[Problem statement] Set down the line that has "green eraser [462,134,505,156]" and each line beneath it, through the last line of the entries, exactly and with no others.

[Input records Boundary: Start]

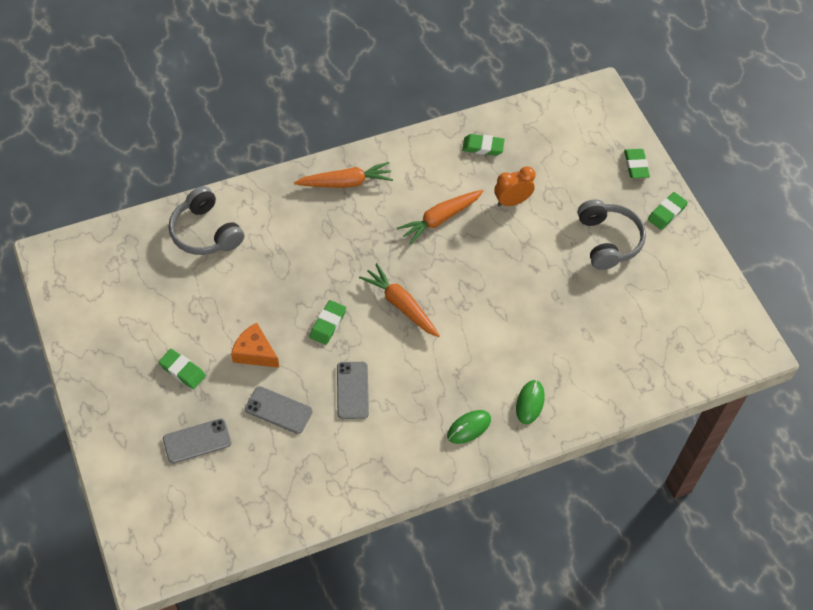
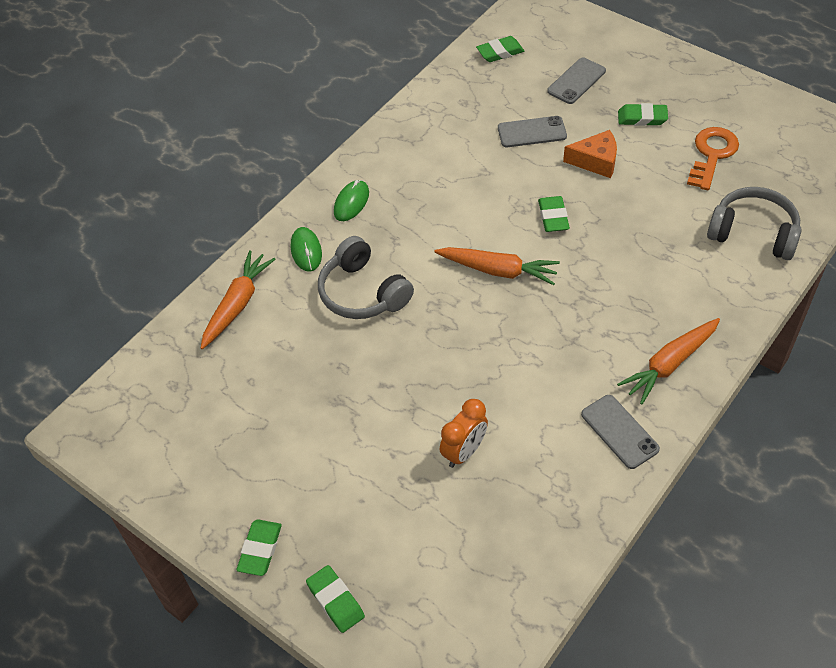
camera: 155 degrees right, 5 degrees down
grey phone [337,362,369,419] -> grey phone moved to [581,395,660,469]
orange carrot [397,190,484,245] -> orange carrot moved to [201,250,276,349]
green eraser [462,134,505,156] -> green eraser moved to [476,36,524,62]
grey headphones [578,199,646,270] -> grey headphones moved to [318,236,414,319]
none -> orange key [687,127,739,190]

[Input records Boundary: End]

[Exercise answer]
green eraser [462,134,505,156] -> green eraser moved to [476,36,524,62]
grey headphones [578,199,646,270] -> grey headphones moved to [318,236,414,319]
none -> orange key [687,127,739,190]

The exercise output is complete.